BEGIN Records to process

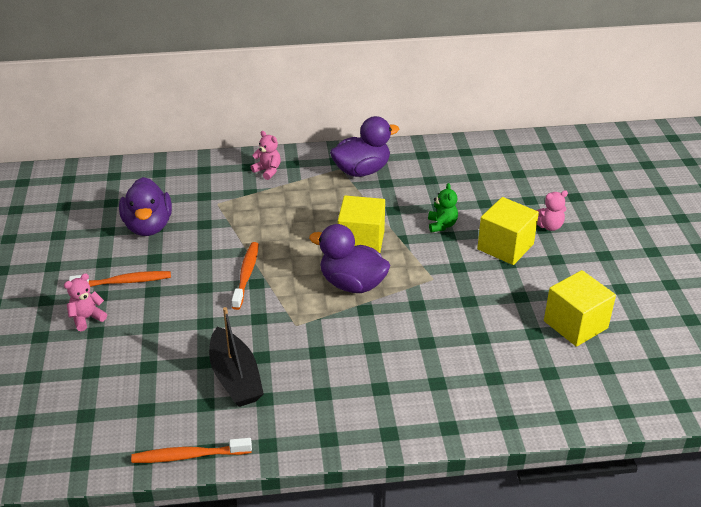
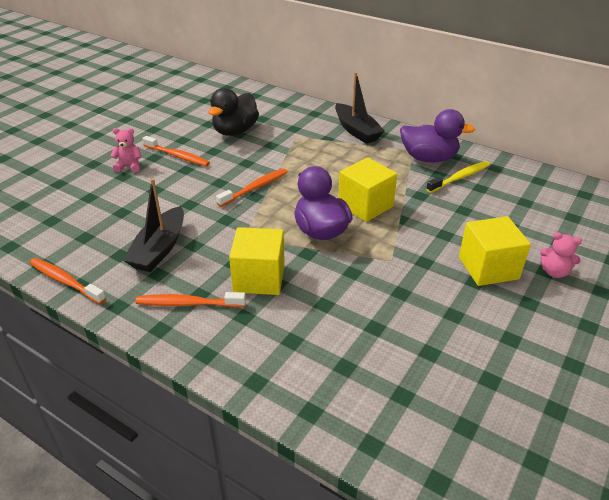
camera: 40 degrees right, 0 degrees up
(148, 226) = (235, 131): purple duck -> black duck
(267, 171) = (356, 131): pink teddy bear -> black boat
(324, 406) = (188, 303): none -> orange toothbrush
(405, 178) = (460, 177): none -> yellow toothbrush
(442, 225) = (449, 224): green teddy bear -> none
(575, 324) = (481, 369): yellow cube -> yellow cube (259, 278)

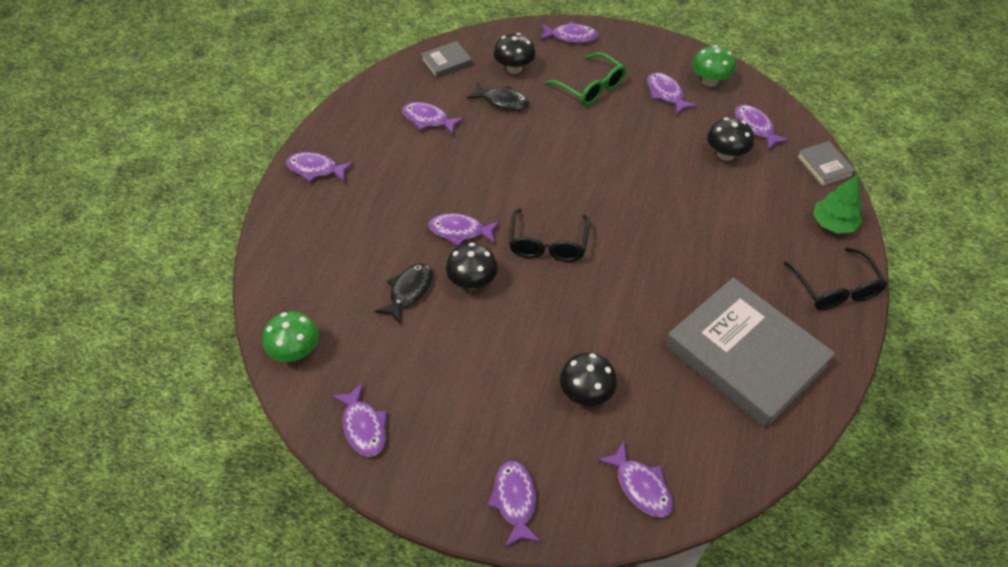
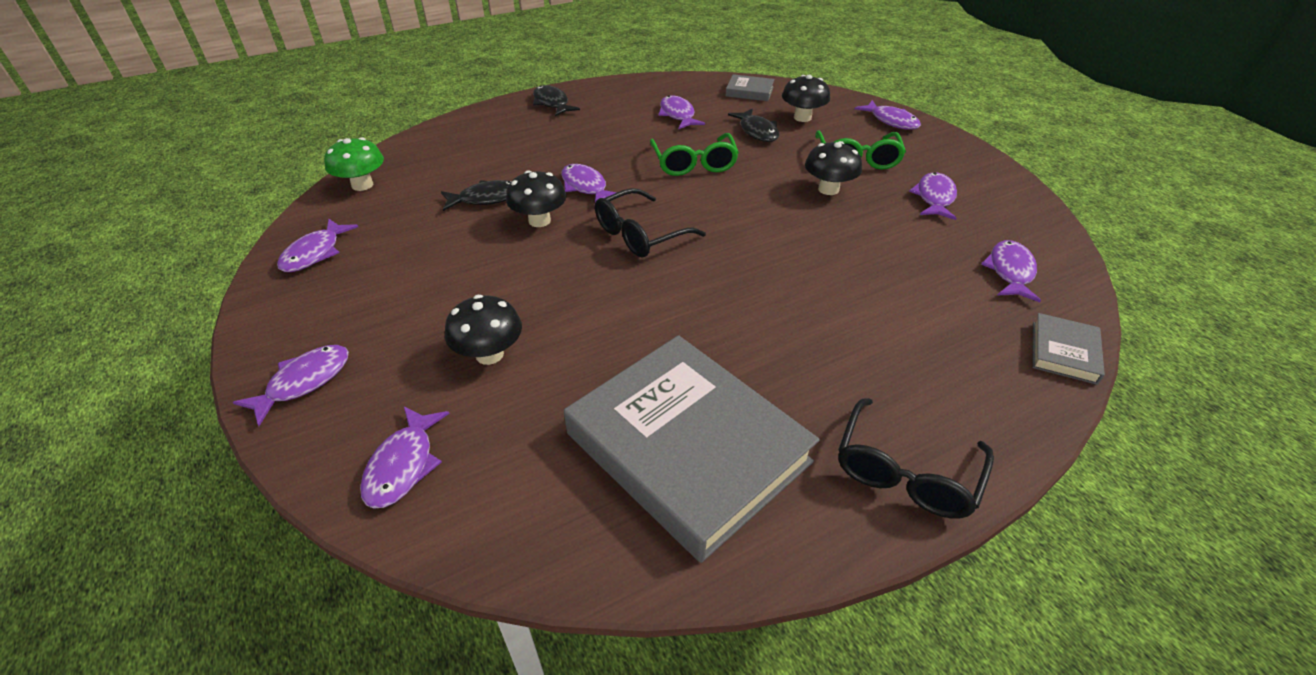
camera: 45 degrees right, 10 degrees down
(316, 169) = (552, 103): purple fish -> black fish
(500, 160) = (694, 163): none -> green glasses
(709, 81) = (1004, 211): green mushroom -> none
(725, 154) = (936, 273): black mushroom -> black mushroom (828, 189)
(745, 356) = (687, 447): grey book -> grey book turned 45 degrees counterclockwise
(833, 224) = (997, 410): green tree -> none

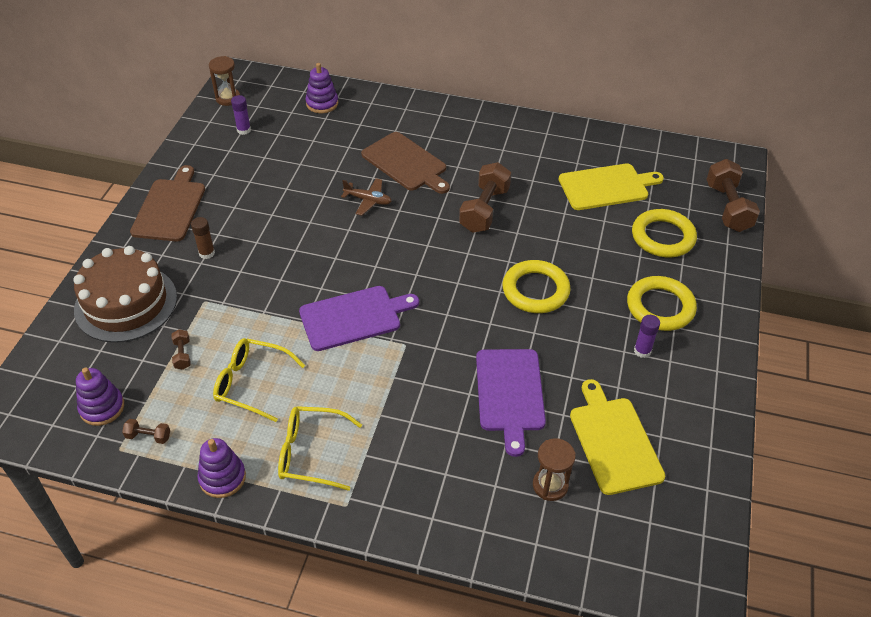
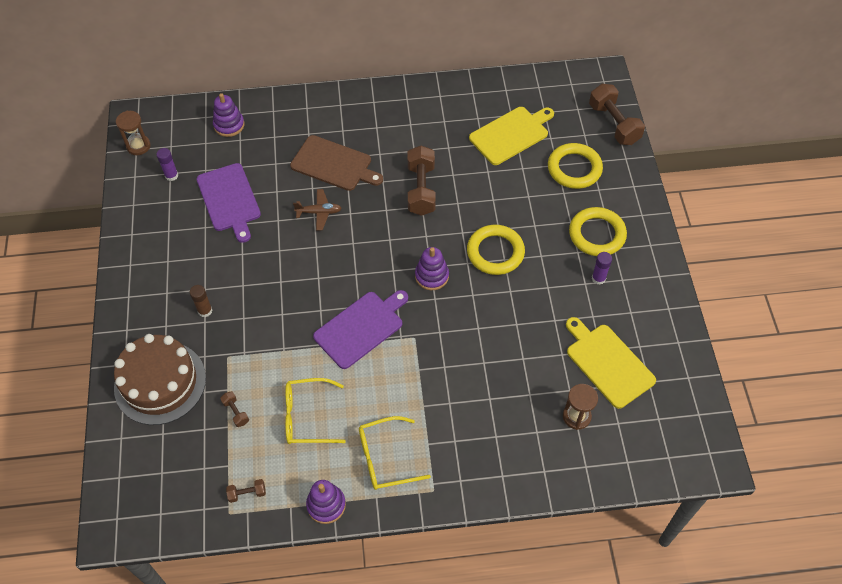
camera: 20 degrees left, 10 degrees up
(102, 408) = (194, 483): purple stacking toy -> purple stacking toy (432, 276)
(170, 207) = (147, 277): brown cutting board -> none
(510, 393) = (515, 351): purple cutting board -> purple cutting board (229, 200)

END Records to process

* _Work task_:
Copy out every line from the data above that has "bear" in it.

* _Result below_:
(267, 171) = (356, 131): pink teddy bear -> black boat
(442, 225) = (449, 224): green teddy bear -> none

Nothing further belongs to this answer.